Give again, word for word, every line below from the one that has "crimson star shape" through the one that has "rosy button |", both included, and no others.

═════ Given entries ═════

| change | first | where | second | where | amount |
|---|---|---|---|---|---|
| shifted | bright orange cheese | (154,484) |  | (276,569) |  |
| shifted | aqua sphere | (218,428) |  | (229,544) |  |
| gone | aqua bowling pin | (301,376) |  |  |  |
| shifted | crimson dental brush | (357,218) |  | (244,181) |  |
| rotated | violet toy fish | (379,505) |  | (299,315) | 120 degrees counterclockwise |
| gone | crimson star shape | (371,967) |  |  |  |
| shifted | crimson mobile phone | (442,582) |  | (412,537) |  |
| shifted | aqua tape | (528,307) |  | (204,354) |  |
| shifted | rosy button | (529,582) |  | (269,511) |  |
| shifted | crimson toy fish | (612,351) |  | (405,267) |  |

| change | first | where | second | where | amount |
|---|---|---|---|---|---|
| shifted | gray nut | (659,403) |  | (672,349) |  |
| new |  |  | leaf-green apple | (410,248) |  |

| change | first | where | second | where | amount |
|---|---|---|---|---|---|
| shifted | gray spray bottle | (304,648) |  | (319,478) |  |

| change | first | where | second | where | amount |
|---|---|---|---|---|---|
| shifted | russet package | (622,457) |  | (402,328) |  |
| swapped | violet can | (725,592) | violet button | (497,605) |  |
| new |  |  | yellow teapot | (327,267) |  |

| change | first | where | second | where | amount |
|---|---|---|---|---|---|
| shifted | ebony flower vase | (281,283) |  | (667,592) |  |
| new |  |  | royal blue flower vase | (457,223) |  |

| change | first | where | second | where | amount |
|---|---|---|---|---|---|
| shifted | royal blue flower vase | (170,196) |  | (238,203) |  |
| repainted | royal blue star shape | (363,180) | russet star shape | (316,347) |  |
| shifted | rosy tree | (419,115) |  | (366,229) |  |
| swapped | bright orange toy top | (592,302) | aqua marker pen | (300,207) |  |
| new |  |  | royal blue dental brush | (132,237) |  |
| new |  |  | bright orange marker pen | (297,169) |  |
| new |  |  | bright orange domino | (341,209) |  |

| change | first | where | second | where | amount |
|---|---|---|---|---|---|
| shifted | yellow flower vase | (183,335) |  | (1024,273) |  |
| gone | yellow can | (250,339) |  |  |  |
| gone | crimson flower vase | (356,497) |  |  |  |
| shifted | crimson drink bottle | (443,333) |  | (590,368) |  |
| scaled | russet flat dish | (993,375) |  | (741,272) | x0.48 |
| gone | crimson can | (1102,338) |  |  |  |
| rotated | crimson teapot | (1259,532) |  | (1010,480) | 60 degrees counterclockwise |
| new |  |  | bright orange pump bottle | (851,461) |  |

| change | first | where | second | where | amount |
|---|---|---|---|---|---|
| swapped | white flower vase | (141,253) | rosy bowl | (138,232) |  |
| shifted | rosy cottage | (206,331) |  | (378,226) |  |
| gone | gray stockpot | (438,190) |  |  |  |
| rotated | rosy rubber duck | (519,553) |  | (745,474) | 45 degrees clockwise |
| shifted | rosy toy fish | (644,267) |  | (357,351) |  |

═════

Answer to the problem →
| gone | crimson star shape | (371,967) |  |  |  |
| shifted | crimson mobile phone | (442,582) |  | (412,537) |  |
| shifted | aqua tape | (528,307) |  | (204,354) |  |
| shifted | rosy button | (529,582) |  | (269,511) |  |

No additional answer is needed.